## Problem requirements
Find every line in the material below that contains the string "click", matching case exactly, and copy each of those lines.

(Rows from a screen grounding dataset)
• • •

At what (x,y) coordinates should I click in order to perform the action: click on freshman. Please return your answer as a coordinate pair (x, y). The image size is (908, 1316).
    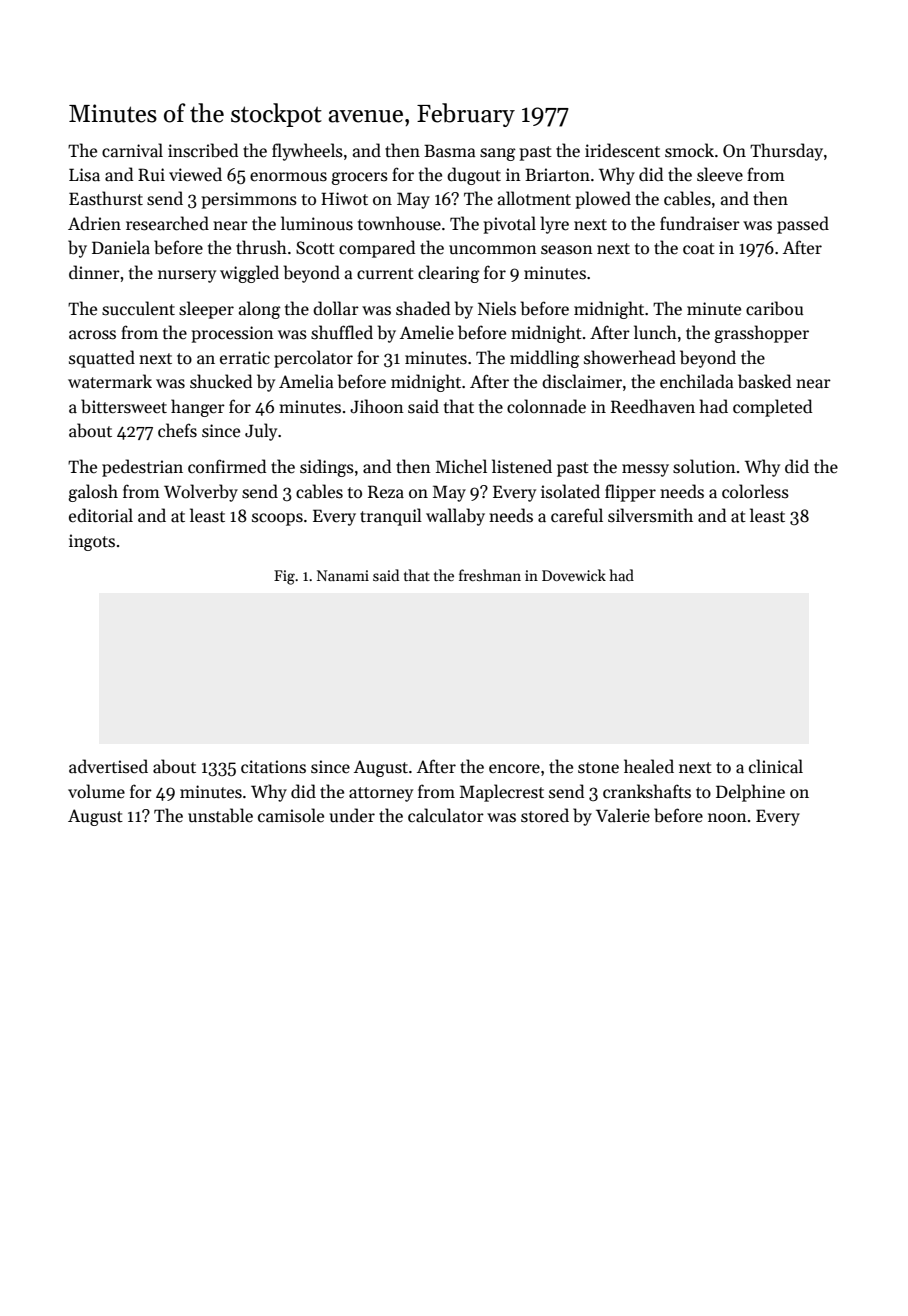
    Looking at the image, I should click on (490, 575).
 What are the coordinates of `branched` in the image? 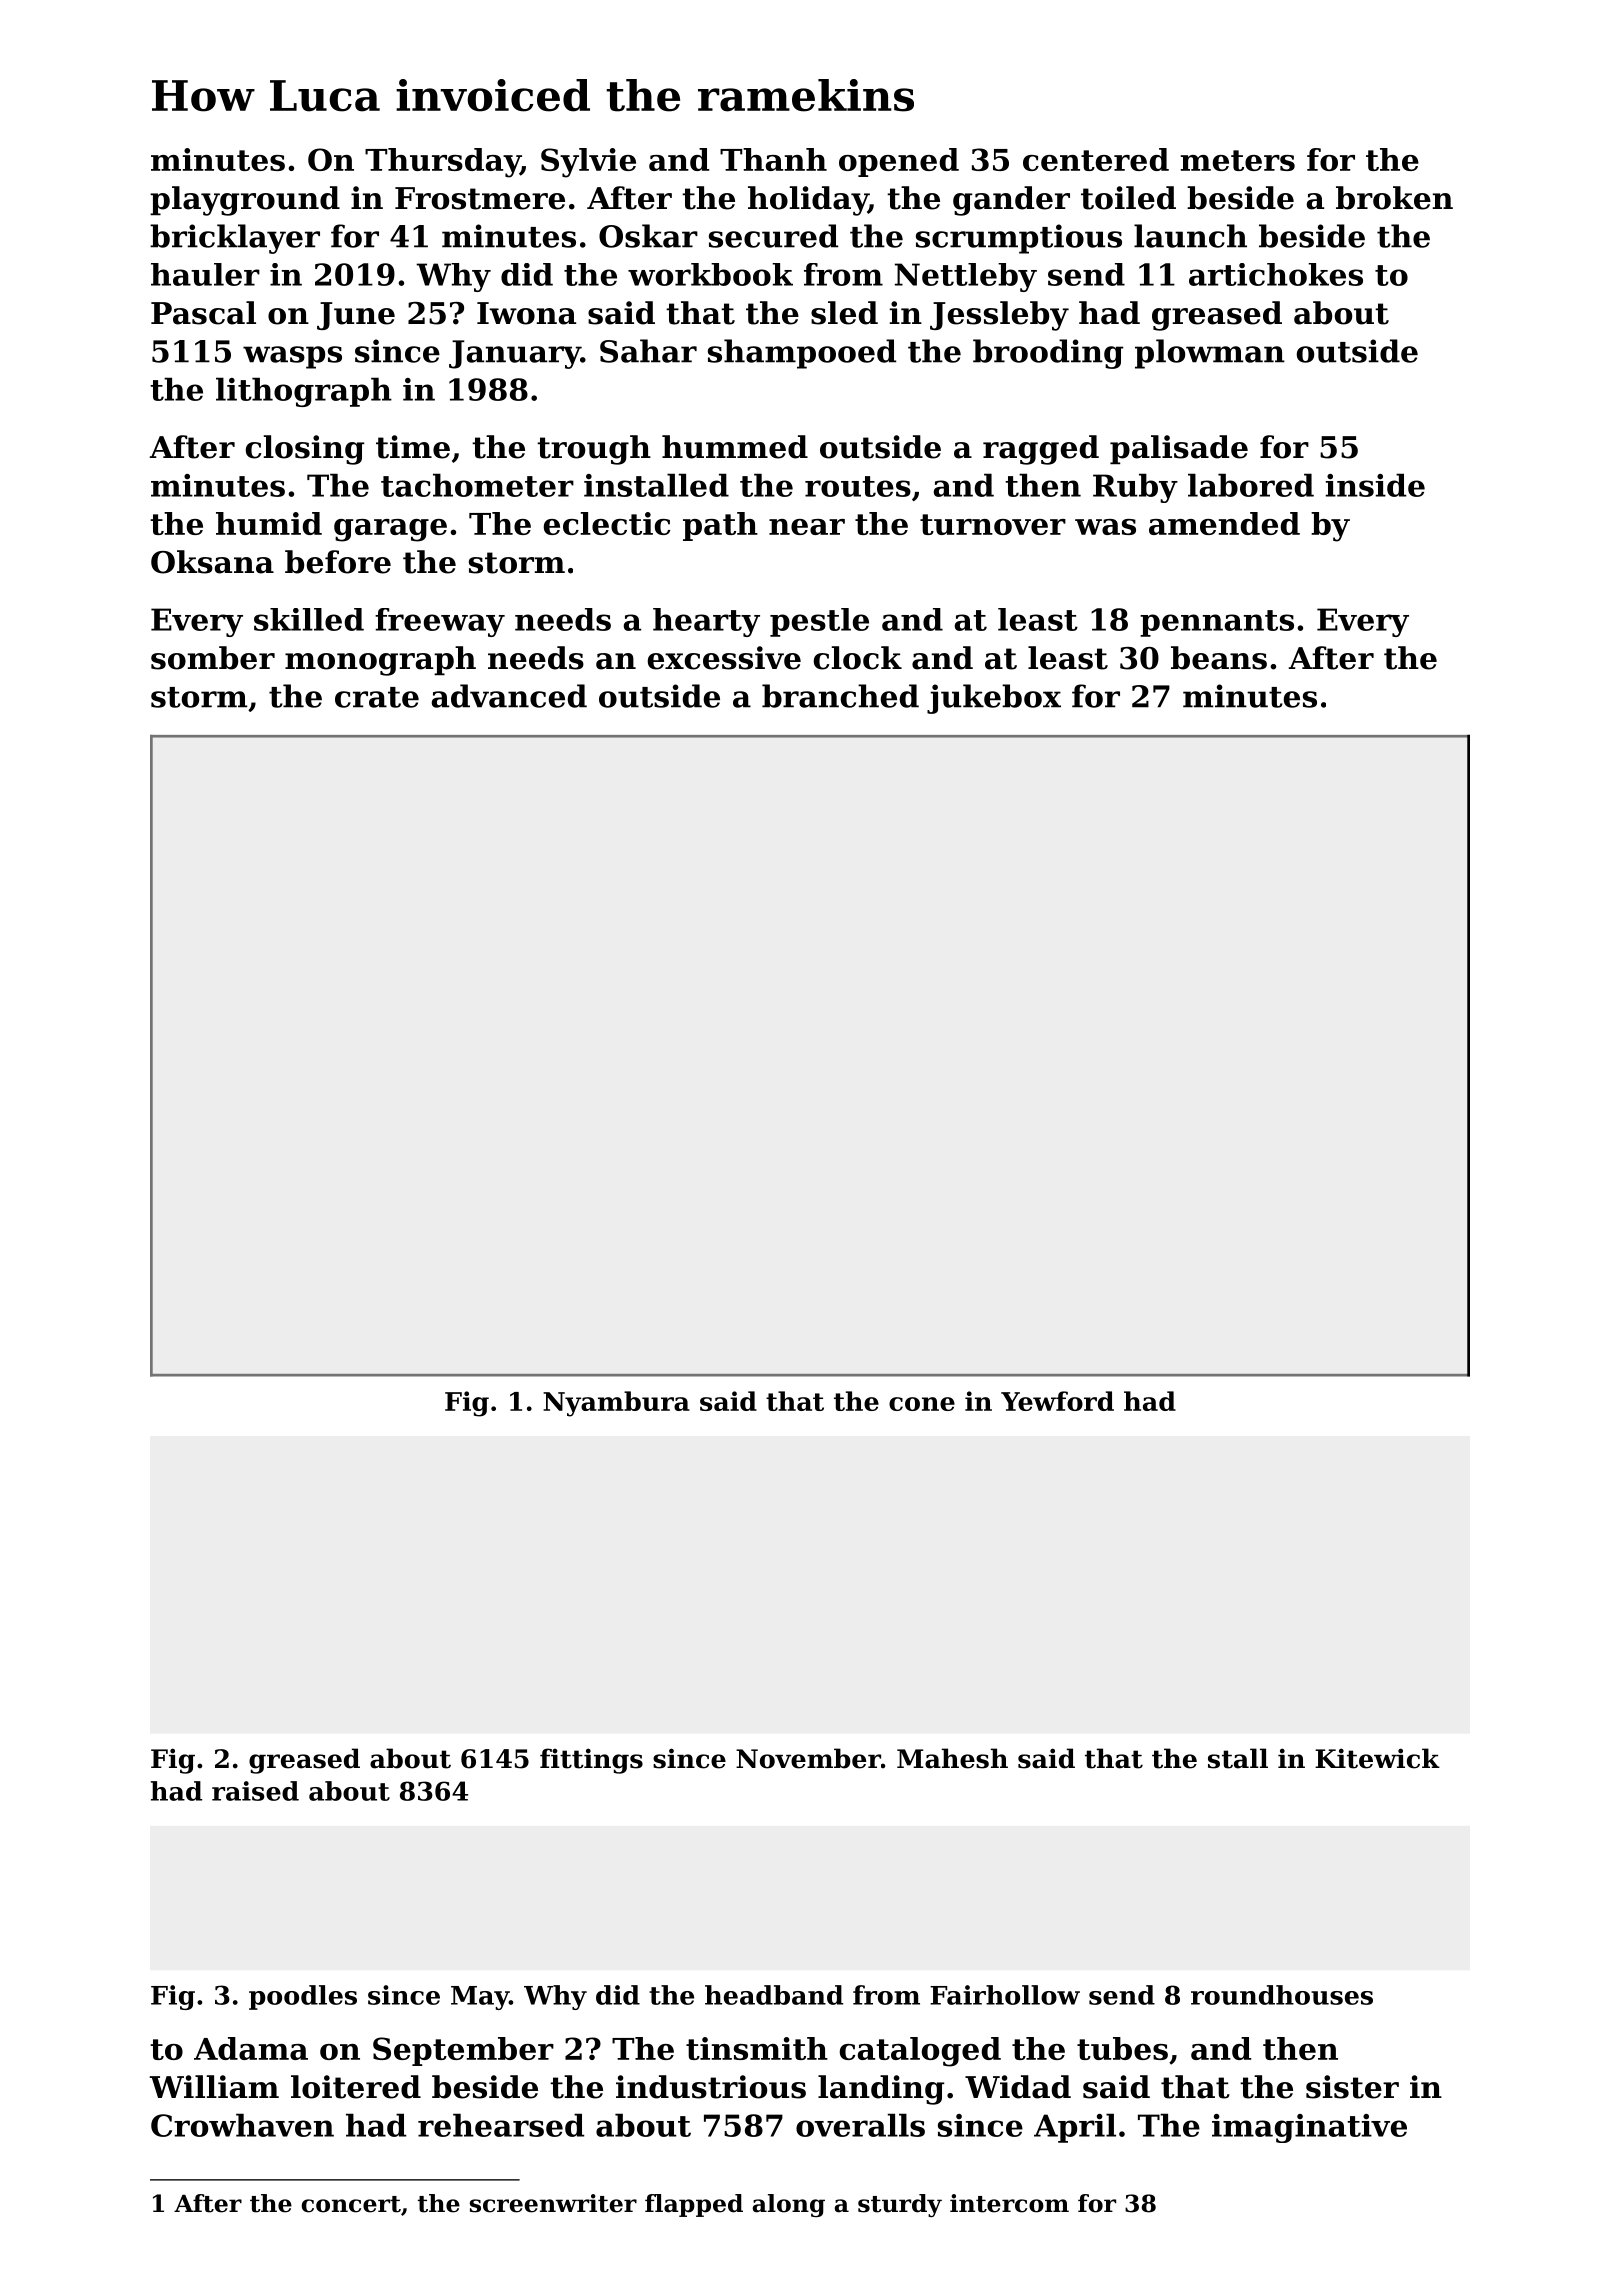 It's located at (840, 696).
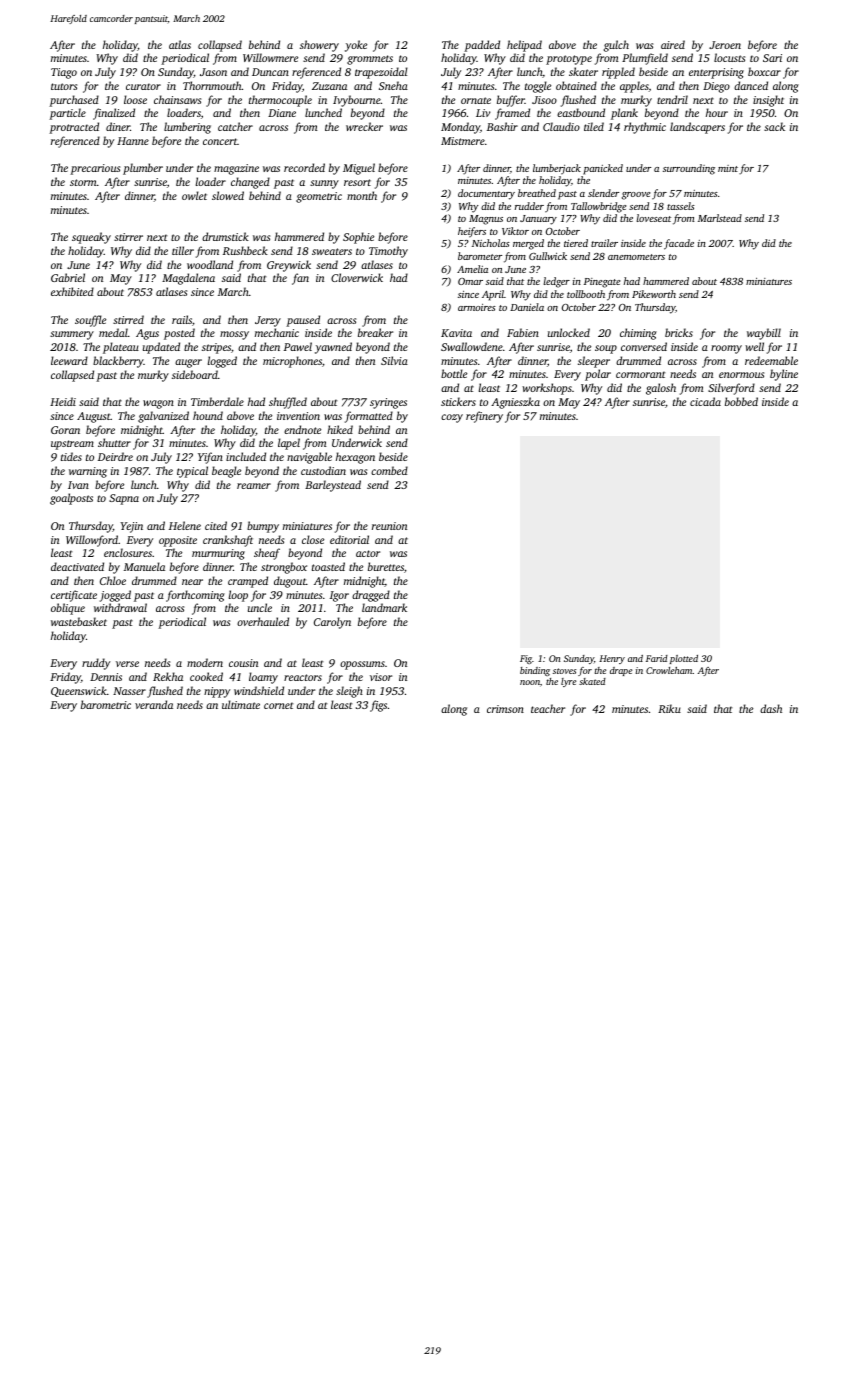  What do you see at coordinates (616, 46) in the screenshot?
I see `gulch` at bounding box center [616, 46].
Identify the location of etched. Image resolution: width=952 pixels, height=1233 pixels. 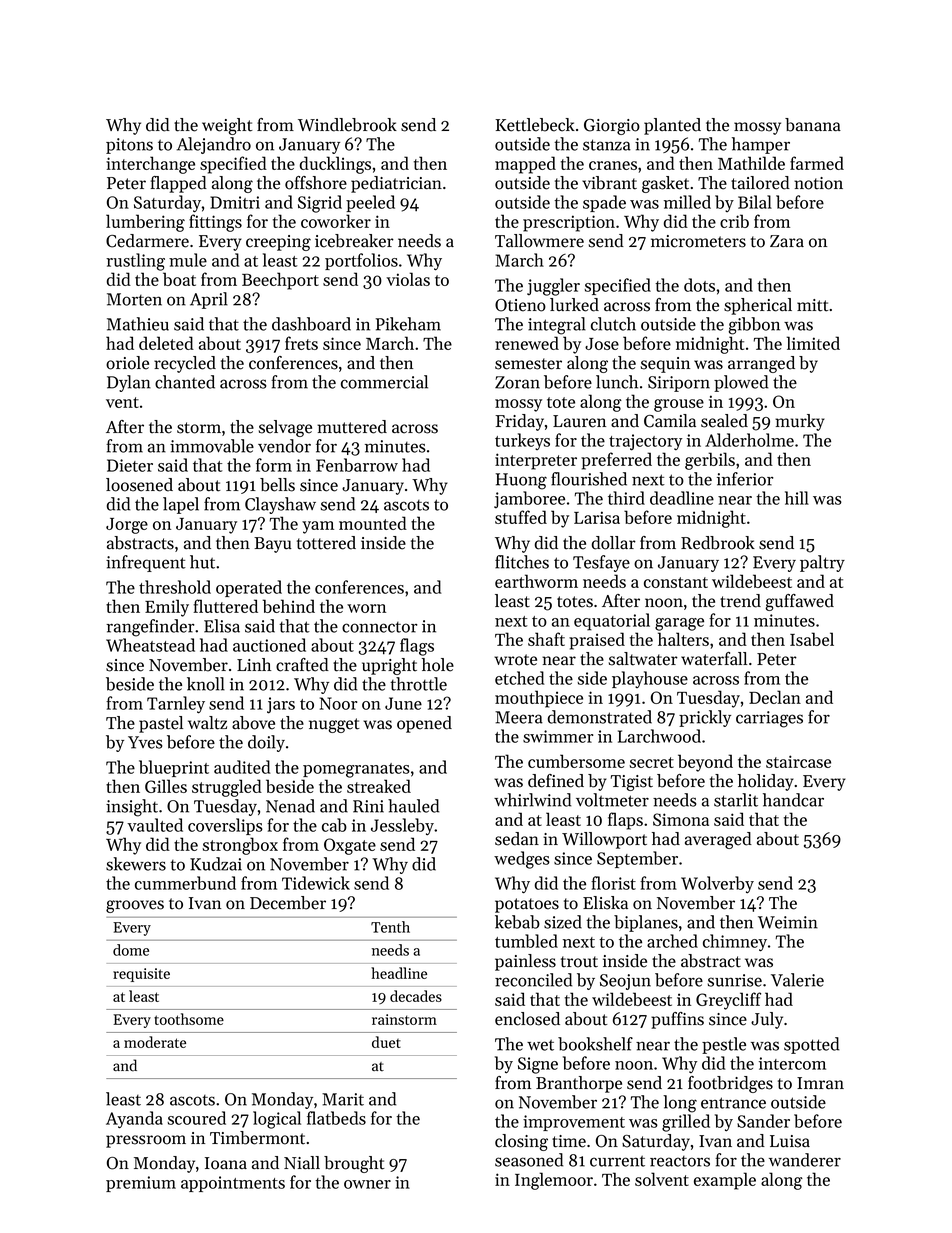
(519, 678).
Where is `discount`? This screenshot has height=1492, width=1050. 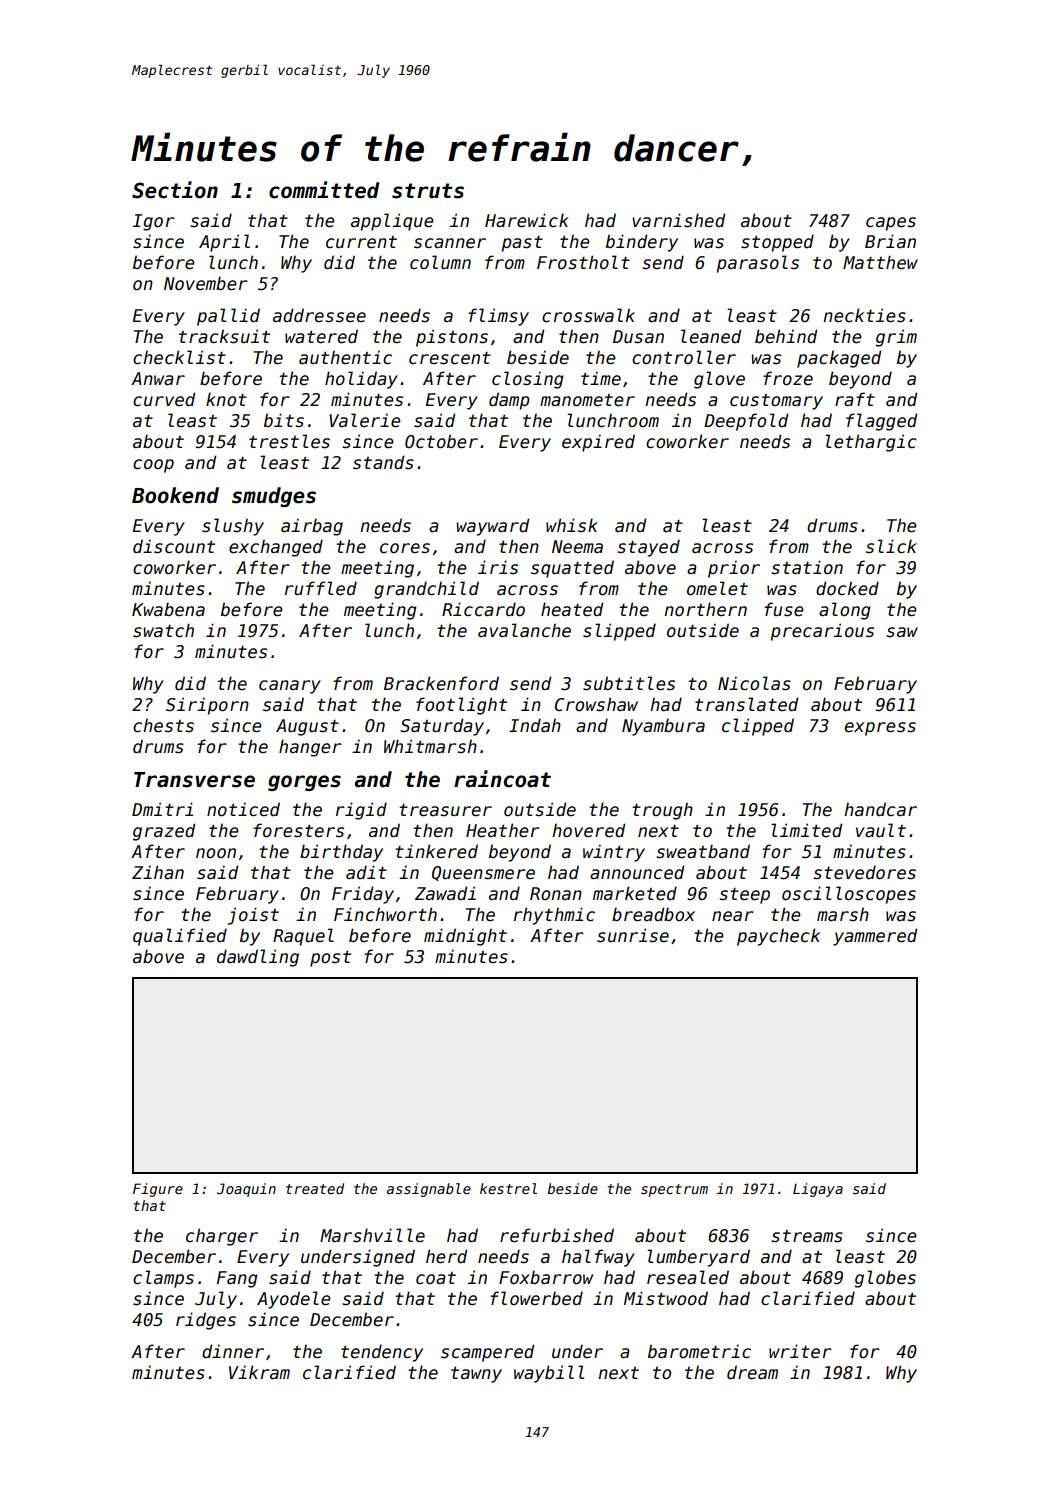
discount is located at coordinates (174, 546).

• • •

## Final answer
At what (x,y) coordinates should I click in order to perform the action: click on freshman. Please return your answer as a coordinate pair (x, y). The image size is (908, 1316).
    Looking at the image, I should click on (490, 575).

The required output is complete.